[What the exercise asks]: Only the text of the records, copied exactly, is wanted; no pictures.

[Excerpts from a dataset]
◇ ◇ ◇ ◇ ◇
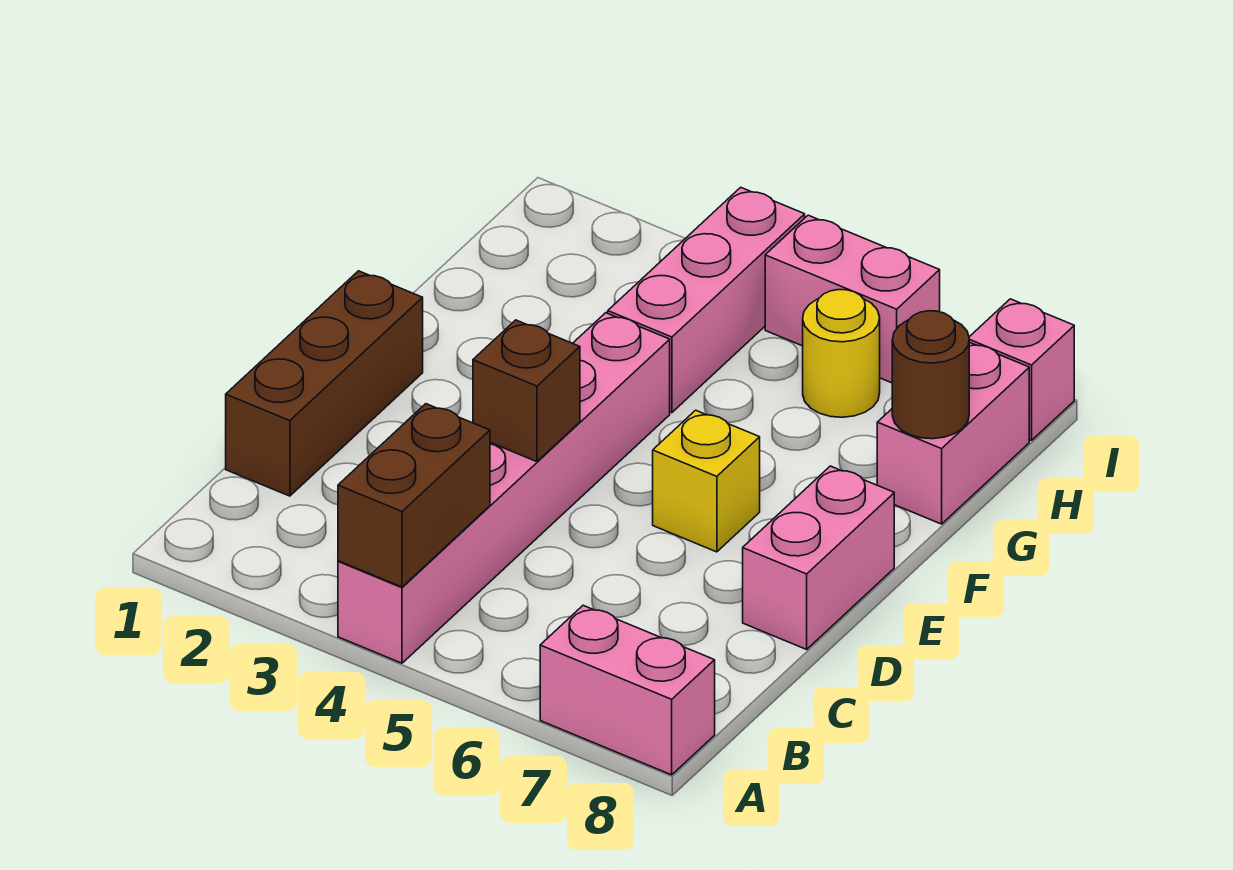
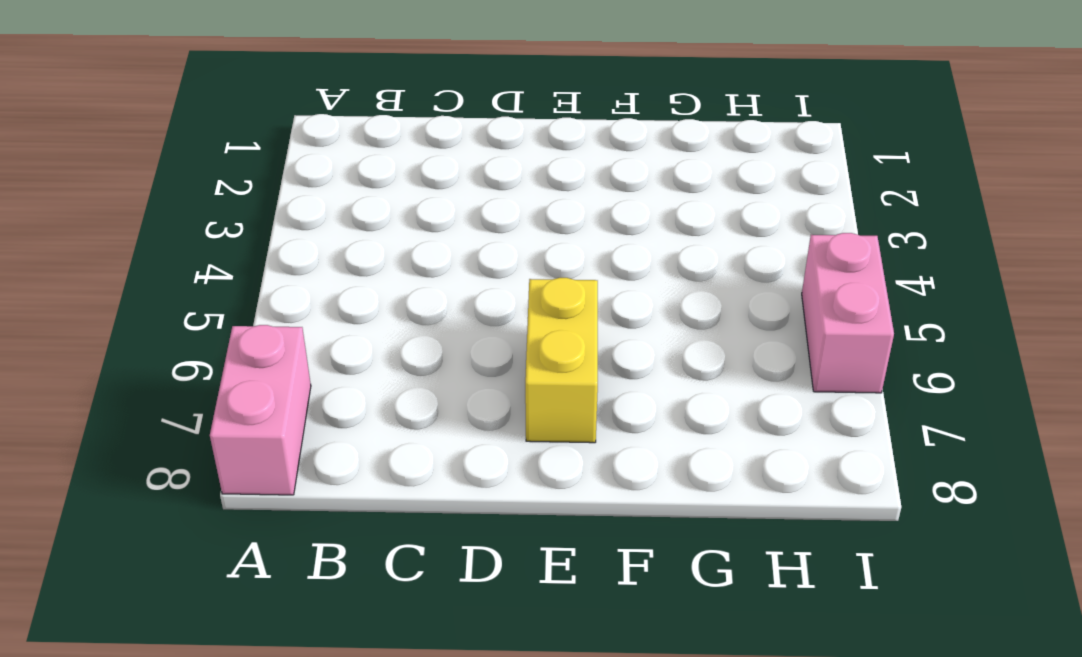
yellow brick E6:E7 level 1 -> yellow brick E6 level 1
none -> pink brick A4:F4 level 1
none -> brown brick C1:E1 level 1
none -> pink brick D8:E8 level 1

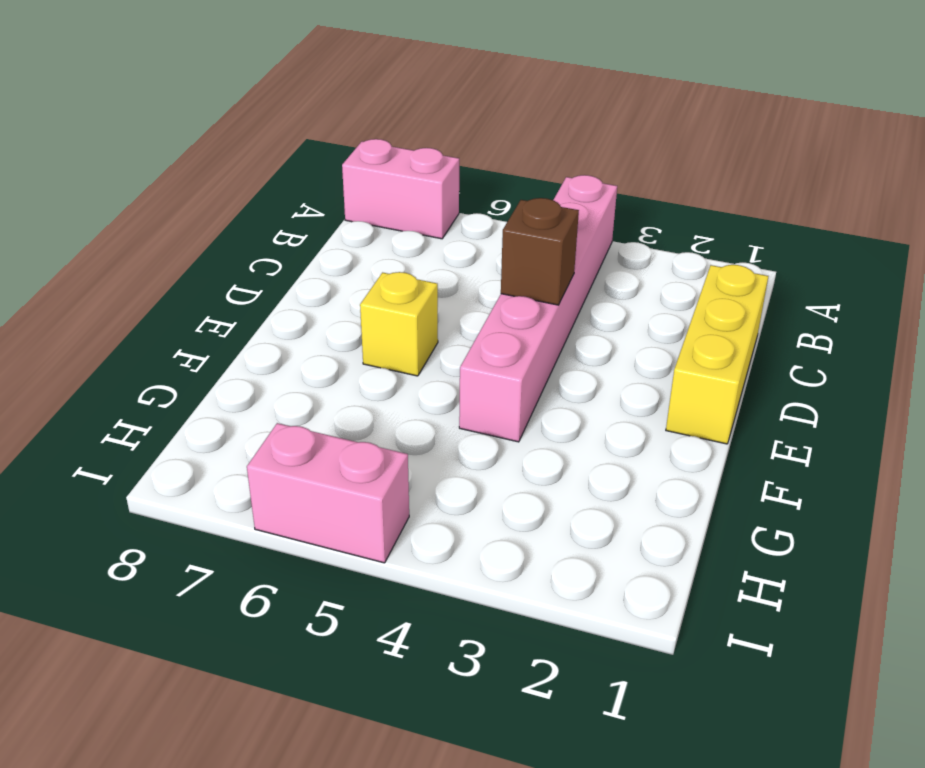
yellow brick C1:E1 level 1 -> brown brick C1:E1 level 1
none -> pink brick D8:E8 level 1
none -> pink brick G4:I4 level 1
none -> pink brick G8:H8 level 1

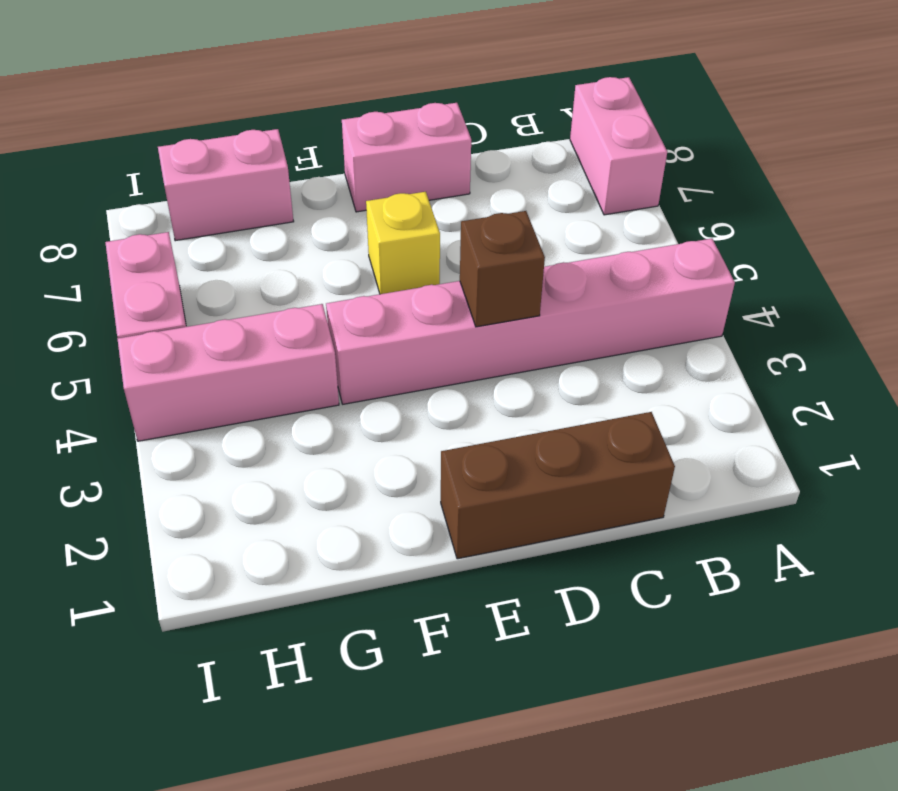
none -> yellow round brick H6 level 1
none -> pink brick I8 level 1
none -> brown brick A4:B4 level 2

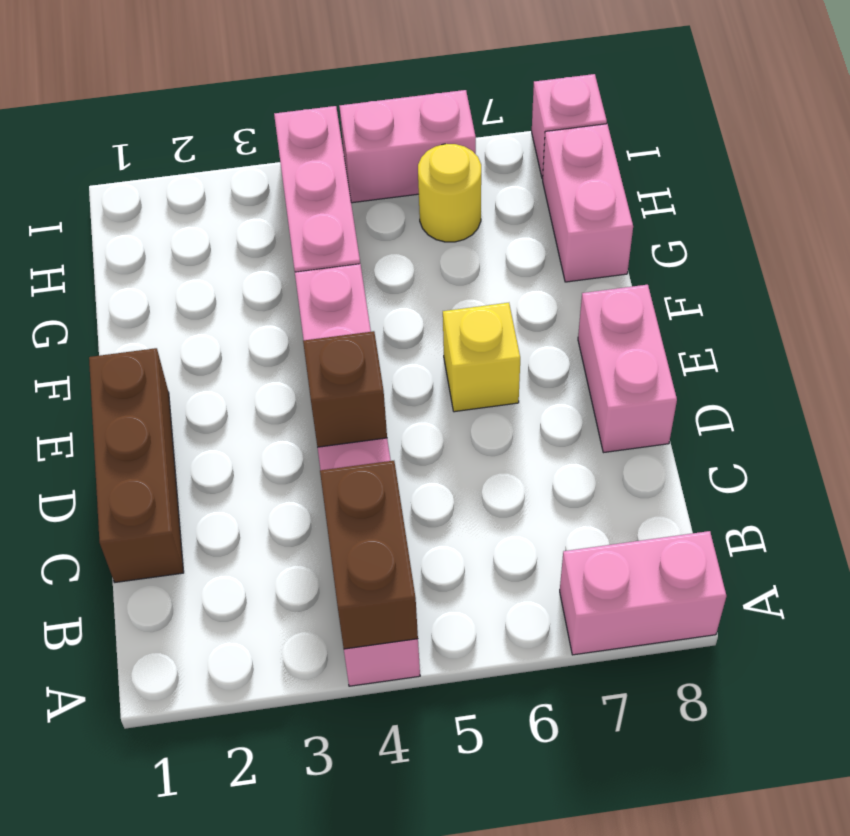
none -> brown round brick G8 level 2

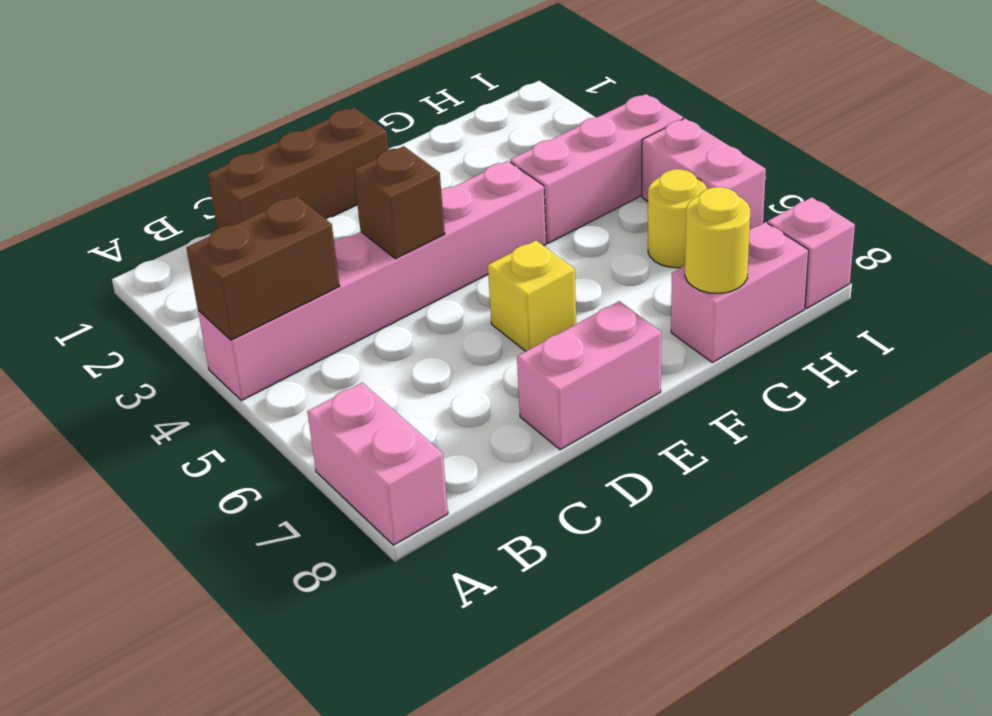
yellow round brick G8 level 2 -> brown round brick G8 level 2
◇ ◇ ◇ ◇ ◇
[Your solution]:
yellow brick E6:E7 level 1 -> yellow brick E6 level 1
none -> pink brick A4:F4 level 1
none -> brown brick C1:E1 level 1
none -> pink brick D8:E8 level 1

yellow brick C1:E1 level 1 -> brown brick C1:E1 level 1
none -> pink brick D8:E8 level 1
none -> pink brick G4:I4 level 1
none -> pink brick G8:H8 level 1

none -> yellow round brick H6 level 1
none -> pink brick I8 level 1
none -> brown brick A4:B4 level 2

none -> brown round brick G8 level 2

yellow round brick G8 level 2 -> brown round brick G8 level 2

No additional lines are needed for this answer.